> TASK REQUIREMENTS:
For the listing that follows, give again exactly the lines from the one with "move | młotek/biały" to the one with "move | młotek/różowy", including both.
Start of DATA FOR THE TASK
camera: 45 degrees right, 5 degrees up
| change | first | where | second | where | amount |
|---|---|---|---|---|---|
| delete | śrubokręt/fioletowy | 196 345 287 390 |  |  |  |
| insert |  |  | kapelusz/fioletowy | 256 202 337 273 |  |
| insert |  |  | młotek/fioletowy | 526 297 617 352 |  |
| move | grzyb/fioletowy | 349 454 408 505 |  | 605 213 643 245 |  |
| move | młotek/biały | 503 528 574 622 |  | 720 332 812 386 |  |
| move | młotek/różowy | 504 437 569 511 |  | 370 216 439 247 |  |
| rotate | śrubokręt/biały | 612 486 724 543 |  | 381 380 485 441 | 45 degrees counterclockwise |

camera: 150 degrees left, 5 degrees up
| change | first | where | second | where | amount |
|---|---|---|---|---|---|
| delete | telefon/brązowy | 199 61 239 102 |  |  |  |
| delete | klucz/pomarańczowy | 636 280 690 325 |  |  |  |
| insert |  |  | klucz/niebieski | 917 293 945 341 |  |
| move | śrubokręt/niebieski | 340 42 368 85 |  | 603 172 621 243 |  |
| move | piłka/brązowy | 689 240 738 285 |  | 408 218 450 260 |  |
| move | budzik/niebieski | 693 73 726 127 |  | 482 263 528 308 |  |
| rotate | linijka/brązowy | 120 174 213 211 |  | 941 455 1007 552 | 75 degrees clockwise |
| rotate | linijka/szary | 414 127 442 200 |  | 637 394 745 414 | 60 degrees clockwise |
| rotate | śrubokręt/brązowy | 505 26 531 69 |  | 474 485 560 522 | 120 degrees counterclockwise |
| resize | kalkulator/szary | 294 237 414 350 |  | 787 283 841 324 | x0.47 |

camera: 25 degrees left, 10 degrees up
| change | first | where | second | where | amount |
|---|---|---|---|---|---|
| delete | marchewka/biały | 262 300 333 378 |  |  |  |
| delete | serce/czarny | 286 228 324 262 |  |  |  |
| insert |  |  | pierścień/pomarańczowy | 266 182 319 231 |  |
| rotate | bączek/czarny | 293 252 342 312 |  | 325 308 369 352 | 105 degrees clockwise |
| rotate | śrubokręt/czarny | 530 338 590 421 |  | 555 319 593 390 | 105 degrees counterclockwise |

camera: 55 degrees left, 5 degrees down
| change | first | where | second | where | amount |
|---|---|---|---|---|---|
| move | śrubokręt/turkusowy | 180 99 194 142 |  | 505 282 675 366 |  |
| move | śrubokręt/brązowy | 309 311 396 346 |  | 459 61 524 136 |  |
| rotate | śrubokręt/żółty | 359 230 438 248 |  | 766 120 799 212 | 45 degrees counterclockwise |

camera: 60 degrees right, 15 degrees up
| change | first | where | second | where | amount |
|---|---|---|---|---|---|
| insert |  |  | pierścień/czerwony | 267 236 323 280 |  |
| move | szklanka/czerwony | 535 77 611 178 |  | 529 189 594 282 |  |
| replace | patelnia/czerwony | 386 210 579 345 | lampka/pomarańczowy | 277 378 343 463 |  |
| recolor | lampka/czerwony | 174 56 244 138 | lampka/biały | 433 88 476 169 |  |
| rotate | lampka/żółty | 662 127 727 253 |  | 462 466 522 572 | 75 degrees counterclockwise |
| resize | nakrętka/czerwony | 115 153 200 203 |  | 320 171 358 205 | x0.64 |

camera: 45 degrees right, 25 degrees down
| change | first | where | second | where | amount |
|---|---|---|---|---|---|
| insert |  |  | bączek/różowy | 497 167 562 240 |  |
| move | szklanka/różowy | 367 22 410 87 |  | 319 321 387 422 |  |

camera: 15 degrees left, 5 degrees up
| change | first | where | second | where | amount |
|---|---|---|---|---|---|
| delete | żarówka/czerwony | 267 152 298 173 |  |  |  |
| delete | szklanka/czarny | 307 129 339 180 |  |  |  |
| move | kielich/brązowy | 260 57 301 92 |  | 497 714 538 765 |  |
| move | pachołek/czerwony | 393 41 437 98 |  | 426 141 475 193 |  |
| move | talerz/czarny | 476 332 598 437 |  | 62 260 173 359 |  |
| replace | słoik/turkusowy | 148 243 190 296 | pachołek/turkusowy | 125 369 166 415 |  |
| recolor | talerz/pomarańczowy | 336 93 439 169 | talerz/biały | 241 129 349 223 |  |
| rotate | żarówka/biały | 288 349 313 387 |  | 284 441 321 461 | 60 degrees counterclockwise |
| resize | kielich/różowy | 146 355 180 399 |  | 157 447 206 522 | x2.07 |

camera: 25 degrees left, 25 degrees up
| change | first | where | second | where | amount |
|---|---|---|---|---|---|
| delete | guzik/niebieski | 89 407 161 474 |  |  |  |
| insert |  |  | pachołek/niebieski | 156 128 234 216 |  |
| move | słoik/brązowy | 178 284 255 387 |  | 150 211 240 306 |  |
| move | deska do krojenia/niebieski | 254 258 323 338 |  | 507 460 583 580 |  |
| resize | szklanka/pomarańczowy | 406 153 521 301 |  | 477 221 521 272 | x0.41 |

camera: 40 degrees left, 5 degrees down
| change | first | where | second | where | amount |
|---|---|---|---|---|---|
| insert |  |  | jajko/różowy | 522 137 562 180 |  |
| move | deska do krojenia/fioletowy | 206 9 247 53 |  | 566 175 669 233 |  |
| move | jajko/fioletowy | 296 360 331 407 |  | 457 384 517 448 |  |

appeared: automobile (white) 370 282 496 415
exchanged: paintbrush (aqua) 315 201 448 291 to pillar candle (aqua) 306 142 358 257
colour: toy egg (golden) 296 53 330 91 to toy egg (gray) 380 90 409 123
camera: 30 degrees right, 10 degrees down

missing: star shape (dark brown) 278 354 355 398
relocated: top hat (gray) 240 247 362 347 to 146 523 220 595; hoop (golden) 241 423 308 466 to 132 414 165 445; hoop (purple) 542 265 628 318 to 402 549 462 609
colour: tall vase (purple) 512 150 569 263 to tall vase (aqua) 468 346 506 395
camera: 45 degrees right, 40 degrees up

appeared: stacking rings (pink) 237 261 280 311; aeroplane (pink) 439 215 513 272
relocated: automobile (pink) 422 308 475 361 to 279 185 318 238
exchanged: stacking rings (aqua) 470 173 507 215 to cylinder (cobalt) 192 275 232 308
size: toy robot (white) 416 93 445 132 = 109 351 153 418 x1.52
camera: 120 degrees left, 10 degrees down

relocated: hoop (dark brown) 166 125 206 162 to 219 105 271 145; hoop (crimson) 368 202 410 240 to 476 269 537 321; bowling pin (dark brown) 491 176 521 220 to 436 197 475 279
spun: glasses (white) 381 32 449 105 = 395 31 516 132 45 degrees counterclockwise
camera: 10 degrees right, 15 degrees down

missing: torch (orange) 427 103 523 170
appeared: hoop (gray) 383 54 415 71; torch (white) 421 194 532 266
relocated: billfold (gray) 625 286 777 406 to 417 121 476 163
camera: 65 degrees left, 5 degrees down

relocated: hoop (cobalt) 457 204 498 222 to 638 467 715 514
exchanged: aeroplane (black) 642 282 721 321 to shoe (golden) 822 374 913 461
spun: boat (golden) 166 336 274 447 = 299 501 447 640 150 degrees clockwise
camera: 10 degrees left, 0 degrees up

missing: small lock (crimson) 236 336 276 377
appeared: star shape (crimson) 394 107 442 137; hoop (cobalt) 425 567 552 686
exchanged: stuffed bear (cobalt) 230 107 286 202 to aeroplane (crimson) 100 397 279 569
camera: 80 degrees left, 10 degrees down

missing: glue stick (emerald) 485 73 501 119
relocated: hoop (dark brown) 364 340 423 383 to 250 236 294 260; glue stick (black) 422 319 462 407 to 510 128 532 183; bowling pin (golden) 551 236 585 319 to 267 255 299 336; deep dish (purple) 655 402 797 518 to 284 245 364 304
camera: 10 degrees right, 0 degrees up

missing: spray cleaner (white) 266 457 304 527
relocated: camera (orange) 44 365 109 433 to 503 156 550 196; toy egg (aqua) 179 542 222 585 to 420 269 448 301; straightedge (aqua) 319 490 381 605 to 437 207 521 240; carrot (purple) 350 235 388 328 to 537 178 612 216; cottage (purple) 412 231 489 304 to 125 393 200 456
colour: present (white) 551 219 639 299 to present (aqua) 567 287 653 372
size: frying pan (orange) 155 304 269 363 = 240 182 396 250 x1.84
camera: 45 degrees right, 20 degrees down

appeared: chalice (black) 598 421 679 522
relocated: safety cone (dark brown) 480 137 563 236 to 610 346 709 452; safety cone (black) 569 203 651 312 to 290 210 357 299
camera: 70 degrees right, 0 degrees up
End of DATA FOR THE TASK
> SOLVED PROBLEM:
| move | młotek/biały | 503 528 574 622 |  | 720 332 812 386 |  |
| move | młotek/różowy | 504 437 569 511 |  | 370 216 439 247 |  |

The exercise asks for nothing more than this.